__Exercise__: Could you return the lines below exactly, from the first line up to and including the line that holds "pink goblet: 5 -> 4"?

===== Material for this exercise =====

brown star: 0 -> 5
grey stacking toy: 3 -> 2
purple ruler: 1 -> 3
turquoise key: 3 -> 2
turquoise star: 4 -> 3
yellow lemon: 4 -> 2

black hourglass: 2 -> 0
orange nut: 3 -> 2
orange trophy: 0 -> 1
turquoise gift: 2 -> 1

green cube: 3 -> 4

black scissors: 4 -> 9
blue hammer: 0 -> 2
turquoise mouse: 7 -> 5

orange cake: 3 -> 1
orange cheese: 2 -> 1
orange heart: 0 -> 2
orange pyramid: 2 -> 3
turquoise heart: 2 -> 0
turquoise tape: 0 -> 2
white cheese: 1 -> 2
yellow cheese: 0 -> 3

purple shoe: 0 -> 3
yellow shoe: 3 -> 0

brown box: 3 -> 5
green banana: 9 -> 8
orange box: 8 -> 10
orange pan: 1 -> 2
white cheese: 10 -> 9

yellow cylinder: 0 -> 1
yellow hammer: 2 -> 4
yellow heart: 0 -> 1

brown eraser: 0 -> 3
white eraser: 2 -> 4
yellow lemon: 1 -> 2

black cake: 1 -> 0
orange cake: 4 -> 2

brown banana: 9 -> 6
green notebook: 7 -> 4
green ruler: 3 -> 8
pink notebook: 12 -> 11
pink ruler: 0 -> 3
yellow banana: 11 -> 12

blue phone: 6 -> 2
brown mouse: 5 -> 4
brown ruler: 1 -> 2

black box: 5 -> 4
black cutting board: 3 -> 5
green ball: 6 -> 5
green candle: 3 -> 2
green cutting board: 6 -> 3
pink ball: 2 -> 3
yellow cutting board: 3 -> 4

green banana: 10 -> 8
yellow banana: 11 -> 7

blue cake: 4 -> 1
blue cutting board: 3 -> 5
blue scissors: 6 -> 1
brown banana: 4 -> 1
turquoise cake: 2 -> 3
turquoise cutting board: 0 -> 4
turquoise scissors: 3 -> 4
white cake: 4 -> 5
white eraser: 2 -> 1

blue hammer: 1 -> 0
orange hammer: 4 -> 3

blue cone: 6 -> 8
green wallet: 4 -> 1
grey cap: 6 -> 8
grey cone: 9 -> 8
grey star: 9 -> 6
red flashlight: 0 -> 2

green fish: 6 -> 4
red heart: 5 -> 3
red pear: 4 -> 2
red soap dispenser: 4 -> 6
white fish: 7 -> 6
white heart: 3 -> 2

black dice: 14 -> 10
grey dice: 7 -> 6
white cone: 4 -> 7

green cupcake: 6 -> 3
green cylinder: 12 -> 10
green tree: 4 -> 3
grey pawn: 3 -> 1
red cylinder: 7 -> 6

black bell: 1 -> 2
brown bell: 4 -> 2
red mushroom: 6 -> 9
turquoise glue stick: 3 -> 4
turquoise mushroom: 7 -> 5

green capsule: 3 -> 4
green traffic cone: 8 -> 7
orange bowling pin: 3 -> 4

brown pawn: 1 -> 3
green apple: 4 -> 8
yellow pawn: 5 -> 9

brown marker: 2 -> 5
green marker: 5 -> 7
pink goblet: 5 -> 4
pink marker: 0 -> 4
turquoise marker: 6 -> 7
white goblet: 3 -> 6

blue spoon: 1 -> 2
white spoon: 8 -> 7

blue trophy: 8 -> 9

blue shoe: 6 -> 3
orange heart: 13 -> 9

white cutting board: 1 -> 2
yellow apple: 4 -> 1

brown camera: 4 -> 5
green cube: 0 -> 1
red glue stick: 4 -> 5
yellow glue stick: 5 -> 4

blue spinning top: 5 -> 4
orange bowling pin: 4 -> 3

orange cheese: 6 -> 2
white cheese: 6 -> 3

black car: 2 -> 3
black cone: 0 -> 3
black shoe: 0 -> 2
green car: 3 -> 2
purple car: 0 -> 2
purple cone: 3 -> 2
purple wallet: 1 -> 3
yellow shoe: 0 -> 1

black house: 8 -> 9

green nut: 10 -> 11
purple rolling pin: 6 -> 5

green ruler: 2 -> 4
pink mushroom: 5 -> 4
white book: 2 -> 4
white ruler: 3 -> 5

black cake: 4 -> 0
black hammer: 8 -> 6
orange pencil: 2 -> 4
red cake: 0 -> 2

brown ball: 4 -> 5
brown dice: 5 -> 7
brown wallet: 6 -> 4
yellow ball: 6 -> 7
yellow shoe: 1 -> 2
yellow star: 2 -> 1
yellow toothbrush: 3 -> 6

=====

__Response below__:
brown star: 0 -> 5
grey stacking toy: 3 -> 2
purple ruler: 1 -> 3
turquoise key: 3 -> 2
turquoise star: 4 -> 3
yellow lemon: 4 -> 2

black hourglass: 2 -> 0
orange nut: 3 -> 2
orange trophy: 0 -> 1
turquoise gift: 2 -> 1

green cube: 3 -> 4

black scissors: 4 -> 9
blue hammer: 0 -> 2
turquoise mouse: 7 -> 5

orange cake: 3 -> 1
orange cheese: 2 -> 1
orange heart: 0 -> 2
orange pyramid: 2 -> 3
turquoise heart: 2 -> 0
turquoise tape: 0 -> 2
white cheese: 1 -> 2
yellow cheese: 0 -> 3

purple shoe: 0 -> 3
yellow shoe: 3 -> 0

brown box: 3 -> 5
green banana: 9 -> 8
orange box: 8 -> 10
orange pan: 1 -> 2
white cheese: 10 -> 9

yellow cylinder: 0 -> 1
yellow hammer: 2 -> 4
yellow heart: 0 -> 1

brown eraser: 0 -> 3
white eraser: 2 -> 4
yellow lemon: 1 -> 2

black cake: 1 -> 0
orange cake: 4 -> 2

brown banana: 9 -> 6
green notebook: 7 -> 4
green ruler: 3 -> 8
pink notebook: 12 -> 11
pink ruler: 0 -> 3
yellow banana: 11 -> 12

blue phone: 6 -> 2
brown mouse: 5 -> 4
brown ruler: 1 -> 2

black box: 5 -> 4
black cutting board: 3 -> 5
green ball: 6 -> 5
green candle: 3 -> 2
green cutting board: 6 -> 3
pink ball: 2 -> 3
yellow cutting board: 3 -> 4

green banana: 10 -> 8
yellow banana: 11 -> 7

blue cake: 4 -> 1
blue cutting board: 3 -> 5
blue scissors: 6 -> 1
brown banana: 4 -> 1
turquoise cake: 2 -> 3
turquoise cutting board: 0 -> 4
turquoise scissors: 3 -> 4
white cake: 4 -> 5
white eraser: 2 -> 1

blue hammer: 1 -> 0
orange hammer: 4 -> 3

blue cone: 6 -> 8
green wallet: 4 -> 1
grey cap: 6 -> 8
grey cone: 9 -> 8
grey star: 9 -> 6
red flashlight: 0 -> 2

green fish: 6 -> 4
red heart: 5 -> 3
red pear: 4 -> 2
red soap dispenser: 4 -> 6
white fish: 7 -> 6
white heart: 3 -> 2

black dice: 14 -> 10
grey dice: 7 -> 6
white cone: 4 -> 7

green cupcake: 6 -> 3
green cylinder: 12 -> 10
green tree: 4 -> 3
grey pawn: 3 -> 1
red cylinder: 7 -> 6

black bell: 1 -> 2
brown bell: 4 -> 2
red mushroom: 6 -> 9
turquoise glue stick: 3 -> 4
turquoise mushroom: 7 -> 5

green capsule: 3 -> 4
green traffic cone: 8 -> 7
orange bowling pin: 3 -> 4

brown pawn: 1 -> 3
green apple: 4 -> 8
yellow pawn: 5 -> 9

brown marker: 2 -> 5
green marker: 5 -> 7
pink goblet: 5 -> 4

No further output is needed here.